• _The task_
Check each line of the material below for "pink", then copy the ones that contain it.

• _Stored data_
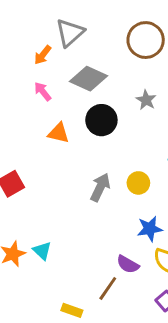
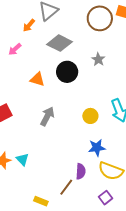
pink arrow: (43, 91) -> (15, 49), moved, turned -96
gray arrow: (100, 187) -> (47, 116), moved
purple semicircle: (128, 264) -> (81, 171), turned -119

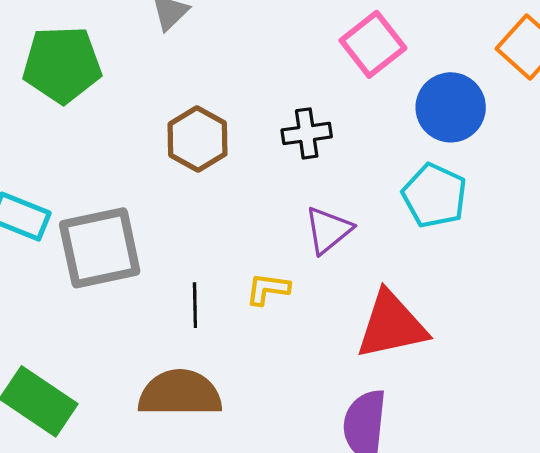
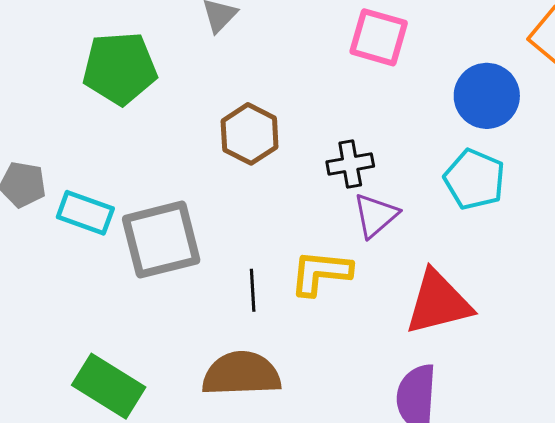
pink square: (373, 44) -> (379, 37), moved, turned -34
black cross: (307, 133) -> (350, 164), moved
yellow L-shape: (268, 289) -> (321, 273), size x1.5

• _Response to the task_
pink arrow: (43, 91) -> (15, 49), moved, turned -96
pink square: (373, 44) -> (379, 37), moved, turned -34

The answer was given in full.